What the task asks: Retype every record exactly. Skip the images.

[The data Boundary: Start]

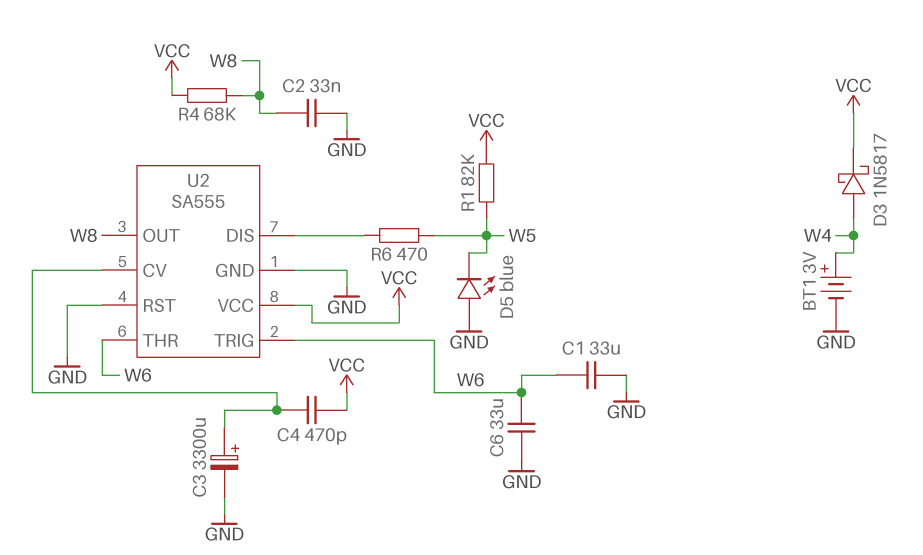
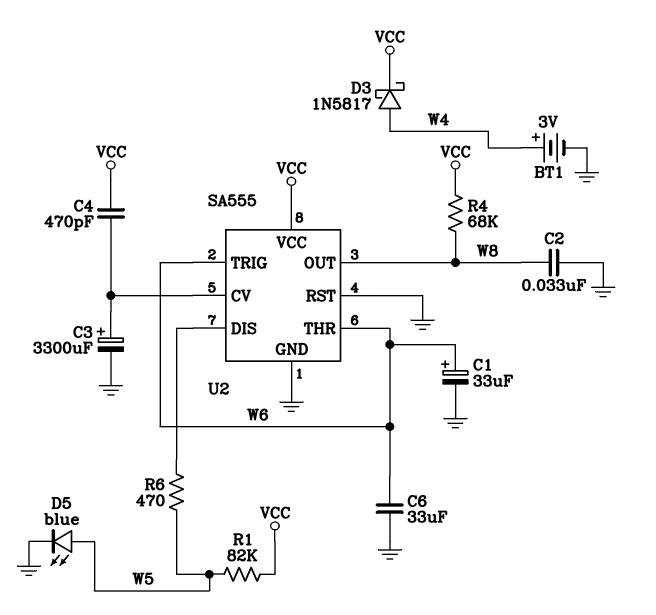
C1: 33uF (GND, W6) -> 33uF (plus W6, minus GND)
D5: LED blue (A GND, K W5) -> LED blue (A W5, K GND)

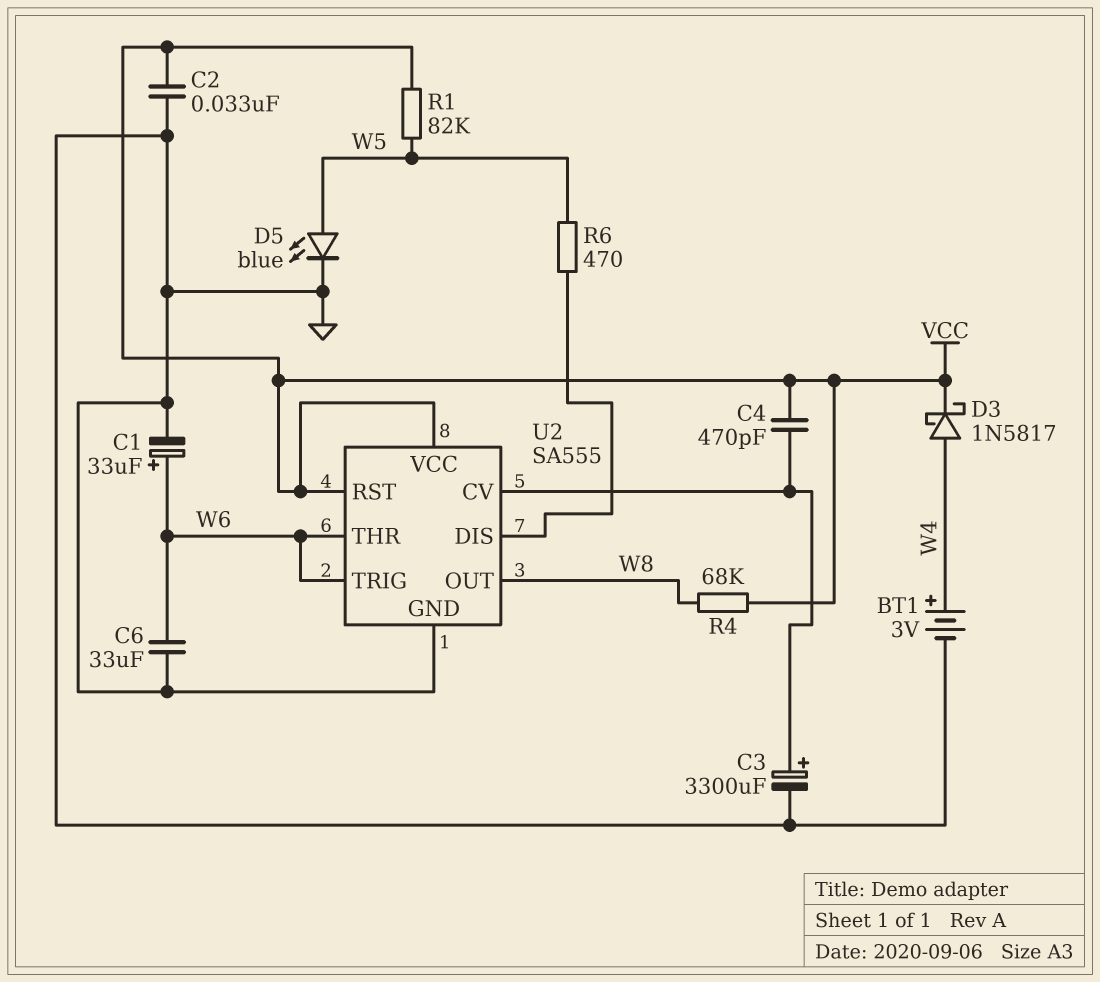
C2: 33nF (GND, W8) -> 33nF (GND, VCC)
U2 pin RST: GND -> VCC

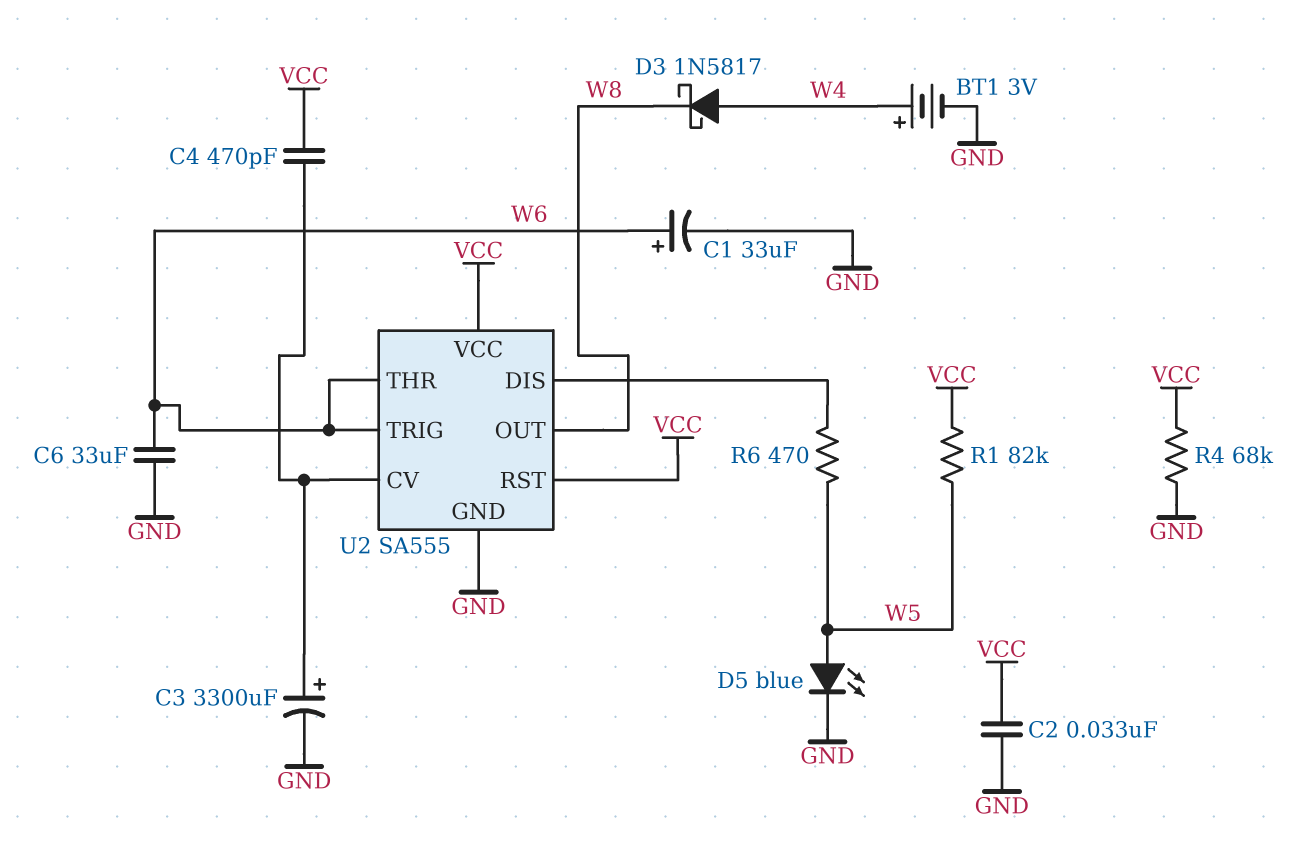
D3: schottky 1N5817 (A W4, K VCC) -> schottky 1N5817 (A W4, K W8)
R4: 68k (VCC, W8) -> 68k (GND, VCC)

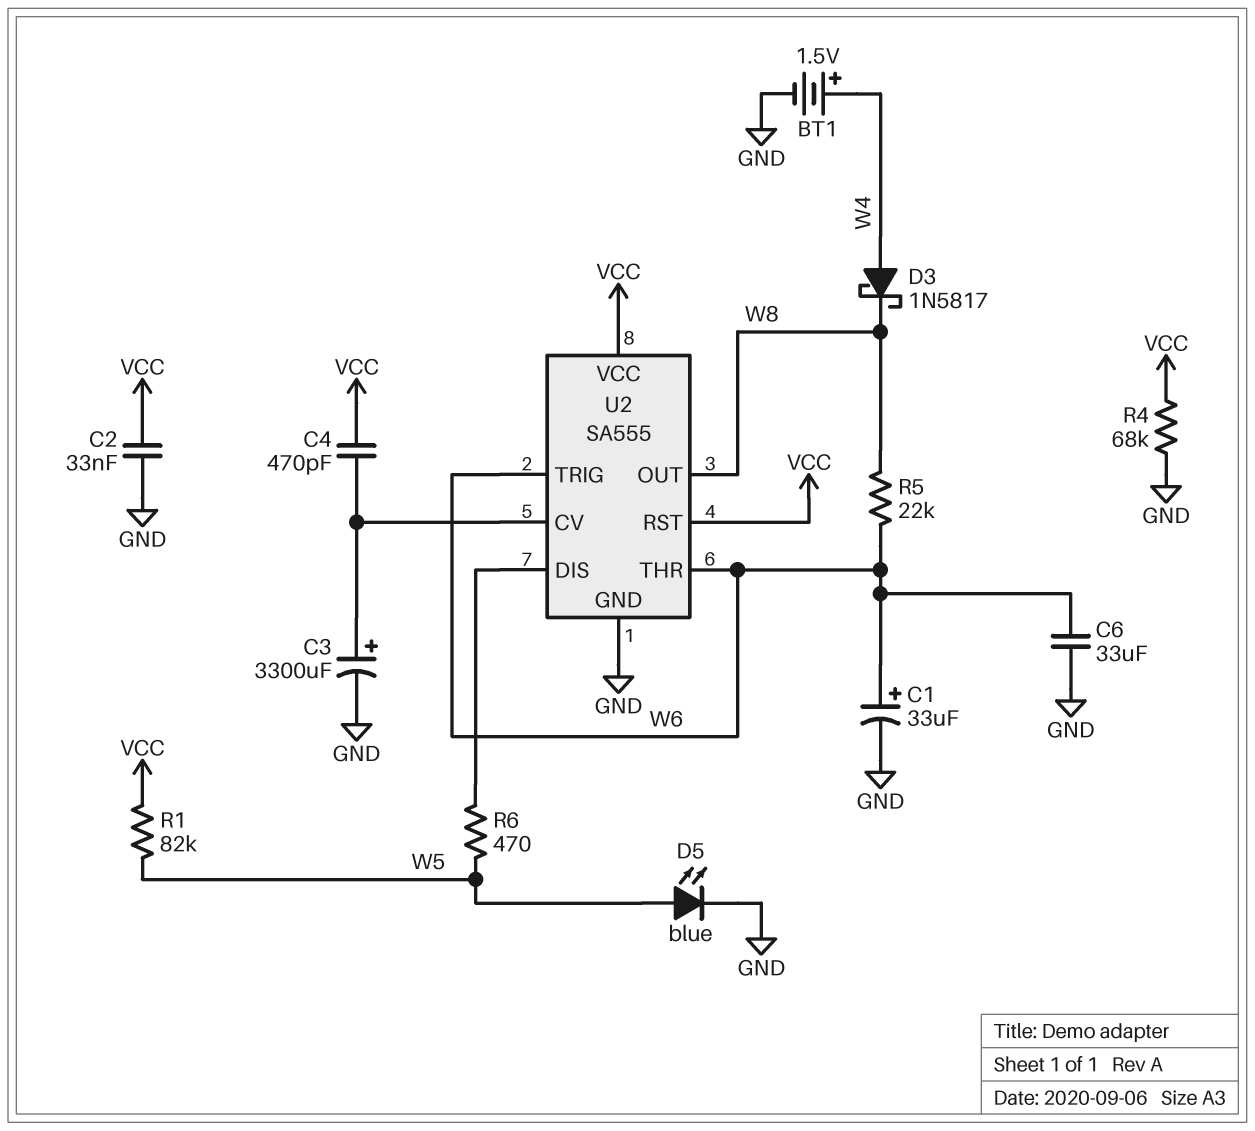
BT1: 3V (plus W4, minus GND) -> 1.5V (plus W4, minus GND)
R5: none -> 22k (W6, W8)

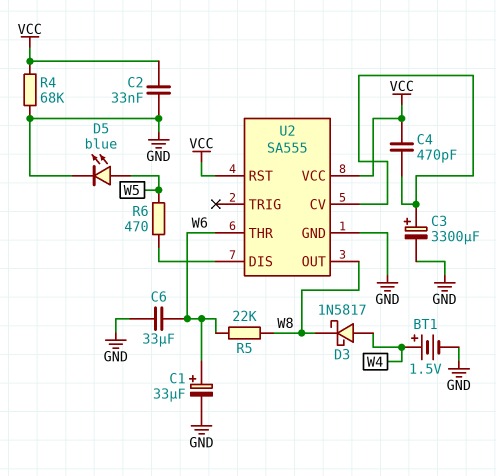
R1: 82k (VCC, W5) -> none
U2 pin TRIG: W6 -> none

[The data Boundary: End]

Answer below:
C1: 33uF (GND, W6) -> 33uF (plus W6, minus GND)
D5: LED blue (A GND, K W5) -> LED blue (A W5, K GND)

C2: 33nF (GND, W8) -> 33nF (GND, VCC)
U2 pin RST: GND -> VCC

D3: schottky 1N5817 (A W4, K VCC) -> schottky 1N5817 (A W4, K W8)
R4: 68k (VCC, W8) -> 68k (GND, VCC)

BT1: 3V (plus W4, minus GND) -> 1.5V (plus W4, minus GND)
R5: none -> 22k (W6, W8)

R1: 82k (VCC, W5) -> none
U2 pin TRIG: W6 -> none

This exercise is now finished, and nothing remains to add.